- What is needed
Set down the final part of the listing, which starts at the line containing "[568, 197, 662, 255]" and runs to the last line, exactly and completely.

- Entries shown
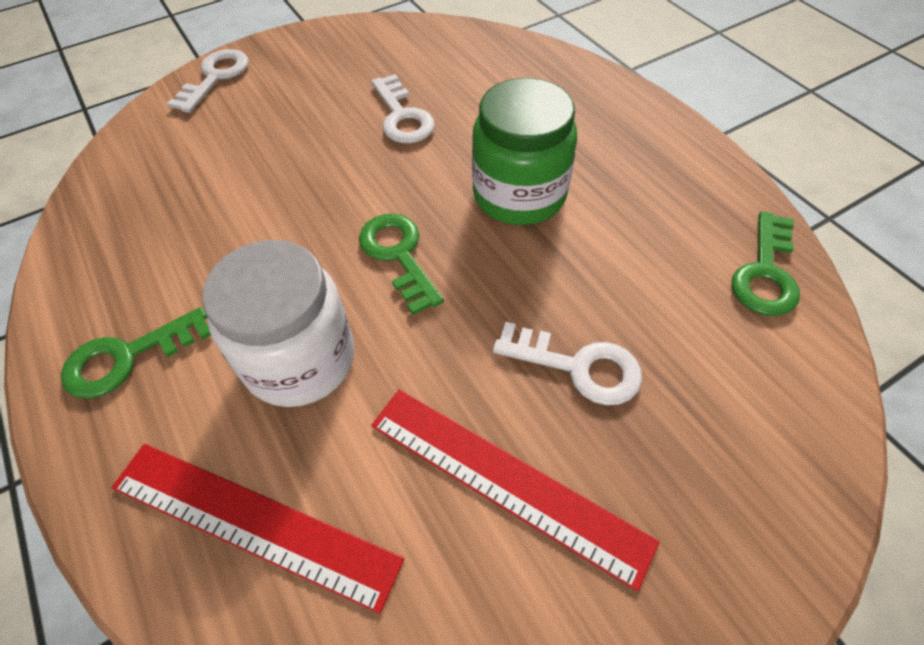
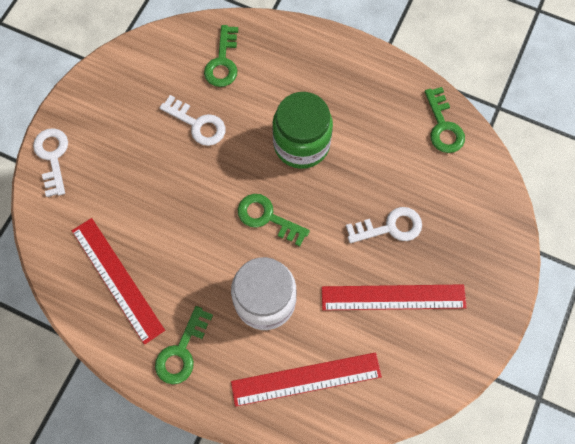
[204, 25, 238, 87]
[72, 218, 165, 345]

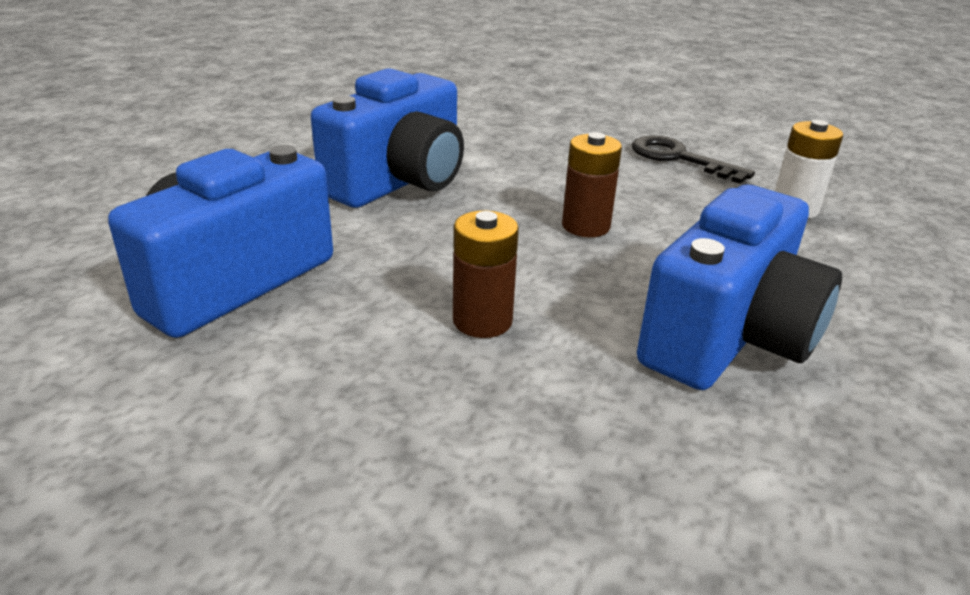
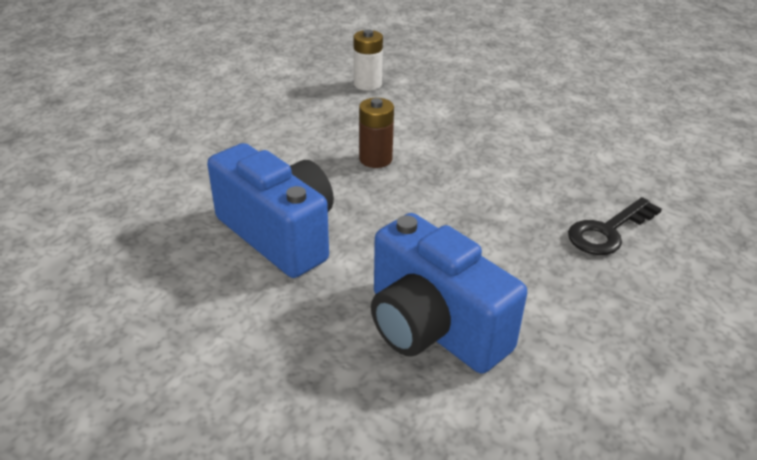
[568, 197, 662, 255]
[637, 184, 842, 390] (first image)
[453, 210, 519, 338] (first image)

- Your response
[568, 197, 662, 255]
[637, 184, 842, 390] (first image)
[453, 210, 519, 338] (first image)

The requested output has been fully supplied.